## The task
Using the records below, copy every line that holds the string "fork".

========

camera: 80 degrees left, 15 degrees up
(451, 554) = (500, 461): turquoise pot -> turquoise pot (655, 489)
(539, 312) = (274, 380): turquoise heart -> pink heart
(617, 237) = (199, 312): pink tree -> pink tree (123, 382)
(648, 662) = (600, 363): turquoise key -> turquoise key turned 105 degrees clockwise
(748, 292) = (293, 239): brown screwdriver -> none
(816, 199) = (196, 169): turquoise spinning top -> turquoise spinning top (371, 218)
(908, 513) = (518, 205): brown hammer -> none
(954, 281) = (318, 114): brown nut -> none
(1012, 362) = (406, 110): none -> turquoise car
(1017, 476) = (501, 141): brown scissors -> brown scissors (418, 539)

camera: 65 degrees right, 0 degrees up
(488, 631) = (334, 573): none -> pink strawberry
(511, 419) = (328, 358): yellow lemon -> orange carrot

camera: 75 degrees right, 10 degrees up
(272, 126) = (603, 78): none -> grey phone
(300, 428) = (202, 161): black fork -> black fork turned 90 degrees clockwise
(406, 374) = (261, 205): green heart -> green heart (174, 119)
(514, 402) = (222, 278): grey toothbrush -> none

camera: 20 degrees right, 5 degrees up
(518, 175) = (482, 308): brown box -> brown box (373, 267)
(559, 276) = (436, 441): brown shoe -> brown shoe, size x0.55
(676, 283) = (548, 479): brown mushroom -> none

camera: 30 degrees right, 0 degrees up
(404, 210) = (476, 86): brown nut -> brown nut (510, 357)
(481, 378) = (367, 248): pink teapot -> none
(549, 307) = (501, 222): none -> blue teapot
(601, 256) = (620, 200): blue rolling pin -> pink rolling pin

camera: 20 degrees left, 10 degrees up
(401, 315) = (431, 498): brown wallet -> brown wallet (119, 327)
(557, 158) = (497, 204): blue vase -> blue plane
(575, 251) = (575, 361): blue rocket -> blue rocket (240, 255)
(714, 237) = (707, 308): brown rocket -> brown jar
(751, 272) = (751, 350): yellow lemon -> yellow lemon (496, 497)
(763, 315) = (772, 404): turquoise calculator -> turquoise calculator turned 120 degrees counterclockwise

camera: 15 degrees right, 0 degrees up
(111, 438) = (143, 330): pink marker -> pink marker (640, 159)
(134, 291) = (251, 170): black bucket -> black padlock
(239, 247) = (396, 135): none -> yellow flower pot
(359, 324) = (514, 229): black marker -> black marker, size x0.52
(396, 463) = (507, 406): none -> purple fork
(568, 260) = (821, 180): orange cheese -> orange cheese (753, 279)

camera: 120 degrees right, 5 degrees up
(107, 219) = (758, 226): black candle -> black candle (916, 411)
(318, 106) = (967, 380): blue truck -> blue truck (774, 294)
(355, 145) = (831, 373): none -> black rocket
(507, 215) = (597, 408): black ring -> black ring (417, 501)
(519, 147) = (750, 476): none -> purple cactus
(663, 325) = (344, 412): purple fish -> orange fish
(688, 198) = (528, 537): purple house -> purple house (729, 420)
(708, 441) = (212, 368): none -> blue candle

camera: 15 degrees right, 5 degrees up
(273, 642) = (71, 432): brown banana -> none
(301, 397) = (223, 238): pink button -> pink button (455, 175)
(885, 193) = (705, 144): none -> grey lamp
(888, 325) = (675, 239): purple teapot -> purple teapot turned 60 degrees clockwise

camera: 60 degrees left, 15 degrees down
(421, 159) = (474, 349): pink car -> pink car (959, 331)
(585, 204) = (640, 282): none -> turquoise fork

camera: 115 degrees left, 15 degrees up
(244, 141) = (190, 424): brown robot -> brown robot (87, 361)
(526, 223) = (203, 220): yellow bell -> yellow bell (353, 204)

========

## Output of the task
(300, 428) = (202, 161): black fork -> black fork turned 90 degrees clockwise
(396, 463) = (507, 406): none -> purple fork
(585, 204) = (640, 282): none -> turquoise fork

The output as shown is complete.